#### Written instruction
Reproduce verbatim everything from the line containing "Give the centreline" down to the line containing "road 2 (residential): [(0,446),(116,479)]", including both of those lines.

#### Input material
▼▼▼
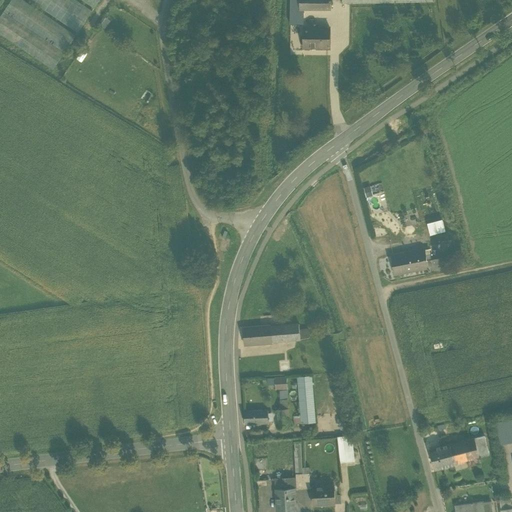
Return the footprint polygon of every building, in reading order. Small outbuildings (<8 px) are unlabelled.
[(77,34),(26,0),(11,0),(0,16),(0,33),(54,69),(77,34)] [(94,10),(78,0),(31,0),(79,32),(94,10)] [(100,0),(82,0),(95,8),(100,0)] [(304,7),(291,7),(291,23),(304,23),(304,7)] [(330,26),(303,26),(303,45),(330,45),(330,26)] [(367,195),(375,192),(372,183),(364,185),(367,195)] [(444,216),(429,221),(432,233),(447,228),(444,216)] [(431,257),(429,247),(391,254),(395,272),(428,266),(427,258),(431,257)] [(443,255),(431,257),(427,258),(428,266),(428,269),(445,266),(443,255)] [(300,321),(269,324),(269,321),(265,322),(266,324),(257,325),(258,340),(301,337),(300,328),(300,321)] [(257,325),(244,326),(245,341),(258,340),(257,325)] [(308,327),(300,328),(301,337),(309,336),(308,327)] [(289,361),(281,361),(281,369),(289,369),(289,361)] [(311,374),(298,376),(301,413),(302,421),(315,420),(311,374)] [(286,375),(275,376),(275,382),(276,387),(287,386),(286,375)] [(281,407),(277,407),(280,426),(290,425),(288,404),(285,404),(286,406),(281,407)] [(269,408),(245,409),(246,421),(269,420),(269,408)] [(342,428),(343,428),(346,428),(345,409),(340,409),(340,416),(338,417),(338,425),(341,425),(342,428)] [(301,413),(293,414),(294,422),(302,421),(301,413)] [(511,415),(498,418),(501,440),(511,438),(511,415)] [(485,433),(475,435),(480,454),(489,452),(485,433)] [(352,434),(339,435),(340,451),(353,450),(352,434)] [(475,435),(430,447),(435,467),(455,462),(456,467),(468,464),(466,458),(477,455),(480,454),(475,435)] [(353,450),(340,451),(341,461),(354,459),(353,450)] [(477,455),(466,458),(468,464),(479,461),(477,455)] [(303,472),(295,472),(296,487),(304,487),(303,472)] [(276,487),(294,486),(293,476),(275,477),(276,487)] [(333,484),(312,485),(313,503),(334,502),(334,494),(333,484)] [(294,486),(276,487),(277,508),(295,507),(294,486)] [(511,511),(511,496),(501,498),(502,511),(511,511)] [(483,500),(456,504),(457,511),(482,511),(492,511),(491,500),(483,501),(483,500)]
▲▲▲
▼▼▼
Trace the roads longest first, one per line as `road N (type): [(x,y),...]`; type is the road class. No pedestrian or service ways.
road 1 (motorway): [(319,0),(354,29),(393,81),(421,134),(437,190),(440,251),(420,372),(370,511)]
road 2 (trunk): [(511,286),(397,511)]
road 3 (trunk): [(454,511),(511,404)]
▲▲▲
▼▼▼
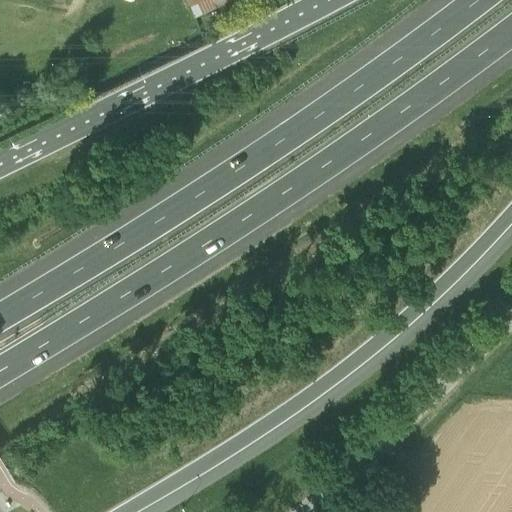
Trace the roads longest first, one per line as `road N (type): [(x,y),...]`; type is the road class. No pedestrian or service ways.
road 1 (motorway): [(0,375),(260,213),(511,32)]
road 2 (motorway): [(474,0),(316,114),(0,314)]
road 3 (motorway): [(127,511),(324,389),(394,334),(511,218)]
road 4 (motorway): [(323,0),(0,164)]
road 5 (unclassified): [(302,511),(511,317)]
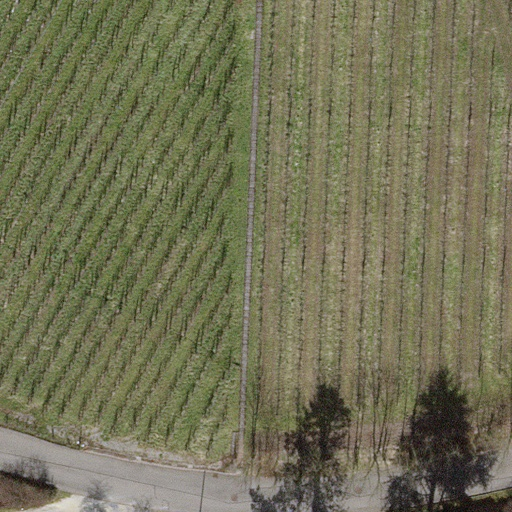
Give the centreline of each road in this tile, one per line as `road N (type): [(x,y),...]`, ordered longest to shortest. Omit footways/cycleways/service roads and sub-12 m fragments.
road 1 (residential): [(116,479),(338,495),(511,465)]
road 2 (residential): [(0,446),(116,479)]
▲▲▲
#### Response to the task
Give the centreline of each road in this tile, one per line as `road N (type): [(x,y),...]`, ordered longest to shortest. Omit footways/cycleways/service roads and sub-12 m fragments.
road 1 (residential): [(116,479),(338,495),(511,465)]
road 2 (residential): [(0,446),(116,479)]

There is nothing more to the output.